Go through the data below and gather each line containing "scrolled".

_ _ _ _ _

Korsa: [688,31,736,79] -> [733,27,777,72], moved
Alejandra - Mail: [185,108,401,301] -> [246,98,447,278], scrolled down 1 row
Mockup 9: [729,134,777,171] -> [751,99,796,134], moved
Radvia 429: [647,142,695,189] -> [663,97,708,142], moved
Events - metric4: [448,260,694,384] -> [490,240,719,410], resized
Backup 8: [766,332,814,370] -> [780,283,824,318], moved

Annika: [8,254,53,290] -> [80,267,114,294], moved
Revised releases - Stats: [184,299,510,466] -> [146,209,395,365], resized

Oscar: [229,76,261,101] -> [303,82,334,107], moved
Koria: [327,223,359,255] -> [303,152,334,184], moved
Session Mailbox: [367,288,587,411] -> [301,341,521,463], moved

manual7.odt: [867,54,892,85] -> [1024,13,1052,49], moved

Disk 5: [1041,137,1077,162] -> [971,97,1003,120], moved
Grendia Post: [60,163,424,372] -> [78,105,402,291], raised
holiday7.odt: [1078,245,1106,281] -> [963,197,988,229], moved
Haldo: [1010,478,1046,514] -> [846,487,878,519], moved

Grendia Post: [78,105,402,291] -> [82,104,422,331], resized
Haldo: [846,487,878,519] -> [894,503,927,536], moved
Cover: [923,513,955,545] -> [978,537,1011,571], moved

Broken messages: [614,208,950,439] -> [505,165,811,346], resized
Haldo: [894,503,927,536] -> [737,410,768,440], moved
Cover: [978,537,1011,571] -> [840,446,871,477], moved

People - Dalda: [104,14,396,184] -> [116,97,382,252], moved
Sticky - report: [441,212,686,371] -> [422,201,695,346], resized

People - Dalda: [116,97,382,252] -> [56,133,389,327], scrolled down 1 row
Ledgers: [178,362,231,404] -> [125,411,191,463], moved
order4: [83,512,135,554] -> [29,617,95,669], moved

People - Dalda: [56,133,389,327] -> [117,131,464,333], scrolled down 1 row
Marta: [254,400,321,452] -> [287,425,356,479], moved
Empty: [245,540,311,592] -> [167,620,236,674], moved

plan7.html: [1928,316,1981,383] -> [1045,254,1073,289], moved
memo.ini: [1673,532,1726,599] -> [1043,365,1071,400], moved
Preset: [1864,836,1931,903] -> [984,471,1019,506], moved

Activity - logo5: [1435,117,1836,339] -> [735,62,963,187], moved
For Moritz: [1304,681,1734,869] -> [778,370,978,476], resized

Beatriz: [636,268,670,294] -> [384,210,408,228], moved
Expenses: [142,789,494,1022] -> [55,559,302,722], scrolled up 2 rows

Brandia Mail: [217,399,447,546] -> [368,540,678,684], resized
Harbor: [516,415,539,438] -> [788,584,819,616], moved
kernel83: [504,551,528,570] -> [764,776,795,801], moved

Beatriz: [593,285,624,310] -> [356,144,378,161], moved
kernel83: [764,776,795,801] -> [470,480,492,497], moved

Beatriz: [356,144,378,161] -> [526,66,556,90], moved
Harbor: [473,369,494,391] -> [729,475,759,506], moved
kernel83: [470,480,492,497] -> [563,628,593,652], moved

_ _ _ _ _

**Reply:**
Alejandra - Mail: [185,108,401,301] -> [246,98,447,278], scrolled down 1 row
People - Dalda: [116,97,382,252] -> [56,133,389,327], scrolled down 1 row
People - Dalda: [56,133,389,327] -> [117,131,464,333], scrolled down 1 row
Expenses: [142,789,494,1022] -> [55,559,302,722], scrolled up 2 rows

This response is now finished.